WHAT YOU WILL DO: Show the lines below where "point" occurs.

------------------------------------

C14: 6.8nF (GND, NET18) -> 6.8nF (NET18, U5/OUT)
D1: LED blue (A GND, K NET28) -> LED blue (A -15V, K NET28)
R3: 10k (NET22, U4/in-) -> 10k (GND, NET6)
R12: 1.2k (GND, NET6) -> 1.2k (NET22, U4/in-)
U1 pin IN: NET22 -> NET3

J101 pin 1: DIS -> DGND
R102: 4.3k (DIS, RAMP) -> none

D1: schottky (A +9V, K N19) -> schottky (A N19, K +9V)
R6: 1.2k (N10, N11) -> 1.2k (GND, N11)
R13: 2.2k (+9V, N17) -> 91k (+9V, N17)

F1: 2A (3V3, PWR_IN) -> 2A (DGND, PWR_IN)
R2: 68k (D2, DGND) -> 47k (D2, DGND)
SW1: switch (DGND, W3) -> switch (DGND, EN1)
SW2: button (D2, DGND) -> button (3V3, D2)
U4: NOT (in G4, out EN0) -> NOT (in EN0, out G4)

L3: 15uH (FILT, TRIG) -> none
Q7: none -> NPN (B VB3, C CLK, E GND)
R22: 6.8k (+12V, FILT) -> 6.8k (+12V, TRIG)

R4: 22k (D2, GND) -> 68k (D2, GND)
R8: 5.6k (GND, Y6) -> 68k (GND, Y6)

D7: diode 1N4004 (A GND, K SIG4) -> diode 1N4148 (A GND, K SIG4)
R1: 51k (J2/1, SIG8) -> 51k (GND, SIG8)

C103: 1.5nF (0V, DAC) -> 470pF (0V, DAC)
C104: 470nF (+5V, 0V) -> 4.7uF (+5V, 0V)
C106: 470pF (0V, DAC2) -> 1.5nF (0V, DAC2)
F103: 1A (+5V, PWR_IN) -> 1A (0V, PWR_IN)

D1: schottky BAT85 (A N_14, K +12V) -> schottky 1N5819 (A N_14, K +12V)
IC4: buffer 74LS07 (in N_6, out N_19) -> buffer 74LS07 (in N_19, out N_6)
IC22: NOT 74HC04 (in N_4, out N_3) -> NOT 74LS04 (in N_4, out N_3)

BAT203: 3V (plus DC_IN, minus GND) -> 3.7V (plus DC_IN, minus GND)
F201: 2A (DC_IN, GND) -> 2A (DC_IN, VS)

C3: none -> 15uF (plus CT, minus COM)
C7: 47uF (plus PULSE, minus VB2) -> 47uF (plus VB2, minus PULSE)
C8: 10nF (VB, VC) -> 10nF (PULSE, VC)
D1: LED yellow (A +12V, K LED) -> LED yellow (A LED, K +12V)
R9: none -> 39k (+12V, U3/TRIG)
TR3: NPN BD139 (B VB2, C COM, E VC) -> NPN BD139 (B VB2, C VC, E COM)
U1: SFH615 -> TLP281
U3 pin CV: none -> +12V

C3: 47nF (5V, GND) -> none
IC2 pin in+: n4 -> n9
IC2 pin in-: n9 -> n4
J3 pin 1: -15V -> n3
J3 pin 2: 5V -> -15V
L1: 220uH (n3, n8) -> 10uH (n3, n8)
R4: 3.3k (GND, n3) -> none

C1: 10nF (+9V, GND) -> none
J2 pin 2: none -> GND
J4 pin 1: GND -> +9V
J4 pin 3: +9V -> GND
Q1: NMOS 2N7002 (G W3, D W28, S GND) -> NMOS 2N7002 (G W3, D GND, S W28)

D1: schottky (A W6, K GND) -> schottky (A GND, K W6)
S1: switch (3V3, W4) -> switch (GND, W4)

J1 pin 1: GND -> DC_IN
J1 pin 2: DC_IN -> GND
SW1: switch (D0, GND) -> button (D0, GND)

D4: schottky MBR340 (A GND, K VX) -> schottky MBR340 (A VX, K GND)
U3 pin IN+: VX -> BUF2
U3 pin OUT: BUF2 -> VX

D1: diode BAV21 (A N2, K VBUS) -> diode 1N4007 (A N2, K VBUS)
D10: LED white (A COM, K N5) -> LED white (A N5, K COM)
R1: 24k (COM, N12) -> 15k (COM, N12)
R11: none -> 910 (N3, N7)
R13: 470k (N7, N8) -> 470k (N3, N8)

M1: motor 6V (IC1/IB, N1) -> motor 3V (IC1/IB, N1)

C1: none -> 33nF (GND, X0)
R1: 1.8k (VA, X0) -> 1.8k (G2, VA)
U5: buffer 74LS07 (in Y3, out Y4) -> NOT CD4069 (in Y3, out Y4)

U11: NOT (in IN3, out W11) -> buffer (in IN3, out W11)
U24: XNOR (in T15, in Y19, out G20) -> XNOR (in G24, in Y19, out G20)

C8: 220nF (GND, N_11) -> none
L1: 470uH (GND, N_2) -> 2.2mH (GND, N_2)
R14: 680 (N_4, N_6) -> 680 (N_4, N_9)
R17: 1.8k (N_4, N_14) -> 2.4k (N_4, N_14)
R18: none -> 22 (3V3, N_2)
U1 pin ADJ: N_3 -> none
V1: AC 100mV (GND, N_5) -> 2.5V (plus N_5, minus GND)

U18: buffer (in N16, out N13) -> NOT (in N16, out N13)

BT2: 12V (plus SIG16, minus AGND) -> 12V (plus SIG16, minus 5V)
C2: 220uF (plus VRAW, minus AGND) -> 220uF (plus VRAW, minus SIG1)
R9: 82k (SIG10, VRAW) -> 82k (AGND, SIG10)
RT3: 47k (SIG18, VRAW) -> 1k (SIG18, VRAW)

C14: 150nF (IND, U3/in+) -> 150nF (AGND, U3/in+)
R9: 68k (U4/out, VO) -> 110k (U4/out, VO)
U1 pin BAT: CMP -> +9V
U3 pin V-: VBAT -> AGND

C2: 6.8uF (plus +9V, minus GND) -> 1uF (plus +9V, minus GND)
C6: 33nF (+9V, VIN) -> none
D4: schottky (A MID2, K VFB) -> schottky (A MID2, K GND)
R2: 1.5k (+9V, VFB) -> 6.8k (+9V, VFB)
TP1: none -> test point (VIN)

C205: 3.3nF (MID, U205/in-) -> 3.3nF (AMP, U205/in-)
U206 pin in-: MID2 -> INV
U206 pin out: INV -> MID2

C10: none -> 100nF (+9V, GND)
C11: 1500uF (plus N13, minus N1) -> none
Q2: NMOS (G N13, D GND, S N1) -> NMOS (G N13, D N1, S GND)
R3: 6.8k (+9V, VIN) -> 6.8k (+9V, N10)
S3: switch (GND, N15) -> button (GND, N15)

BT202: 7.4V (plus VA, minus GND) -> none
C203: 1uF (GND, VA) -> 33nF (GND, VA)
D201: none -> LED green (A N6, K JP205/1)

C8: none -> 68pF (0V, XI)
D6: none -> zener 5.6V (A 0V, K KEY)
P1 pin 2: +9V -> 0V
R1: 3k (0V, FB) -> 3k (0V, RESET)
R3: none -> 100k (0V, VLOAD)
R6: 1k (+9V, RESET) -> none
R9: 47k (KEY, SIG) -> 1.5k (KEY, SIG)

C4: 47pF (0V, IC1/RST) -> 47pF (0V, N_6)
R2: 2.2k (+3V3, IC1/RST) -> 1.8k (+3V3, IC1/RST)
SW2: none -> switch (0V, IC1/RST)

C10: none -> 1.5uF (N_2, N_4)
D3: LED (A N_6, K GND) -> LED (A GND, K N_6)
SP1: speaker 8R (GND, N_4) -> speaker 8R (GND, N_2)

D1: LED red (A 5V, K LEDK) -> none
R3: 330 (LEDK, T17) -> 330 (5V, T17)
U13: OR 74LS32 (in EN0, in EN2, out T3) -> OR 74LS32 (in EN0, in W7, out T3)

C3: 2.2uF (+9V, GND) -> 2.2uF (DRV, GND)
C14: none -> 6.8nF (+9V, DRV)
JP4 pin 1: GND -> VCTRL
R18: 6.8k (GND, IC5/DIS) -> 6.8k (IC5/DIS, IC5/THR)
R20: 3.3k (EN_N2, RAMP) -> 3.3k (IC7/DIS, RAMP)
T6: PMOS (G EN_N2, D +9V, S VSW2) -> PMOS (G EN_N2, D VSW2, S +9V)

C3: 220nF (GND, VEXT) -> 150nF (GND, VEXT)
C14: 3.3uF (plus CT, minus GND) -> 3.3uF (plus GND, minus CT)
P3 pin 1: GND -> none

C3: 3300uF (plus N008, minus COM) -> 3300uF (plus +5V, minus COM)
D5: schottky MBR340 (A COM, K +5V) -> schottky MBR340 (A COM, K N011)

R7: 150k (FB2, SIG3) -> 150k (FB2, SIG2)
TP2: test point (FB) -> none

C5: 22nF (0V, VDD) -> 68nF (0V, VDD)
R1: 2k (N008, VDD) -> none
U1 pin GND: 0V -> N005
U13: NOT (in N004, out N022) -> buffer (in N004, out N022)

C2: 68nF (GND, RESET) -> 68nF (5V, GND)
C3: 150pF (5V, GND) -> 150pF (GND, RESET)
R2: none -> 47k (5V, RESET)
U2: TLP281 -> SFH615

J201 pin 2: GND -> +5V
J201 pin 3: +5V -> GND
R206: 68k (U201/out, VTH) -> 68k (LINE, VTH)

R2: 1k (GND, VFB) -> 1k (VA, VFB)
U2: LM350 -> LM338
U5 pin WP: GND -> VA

------------------------------------

RESULT FOR THIS EXERCISE:
TP1: none -> test point (VIN)
TP2: test point (FB) -> none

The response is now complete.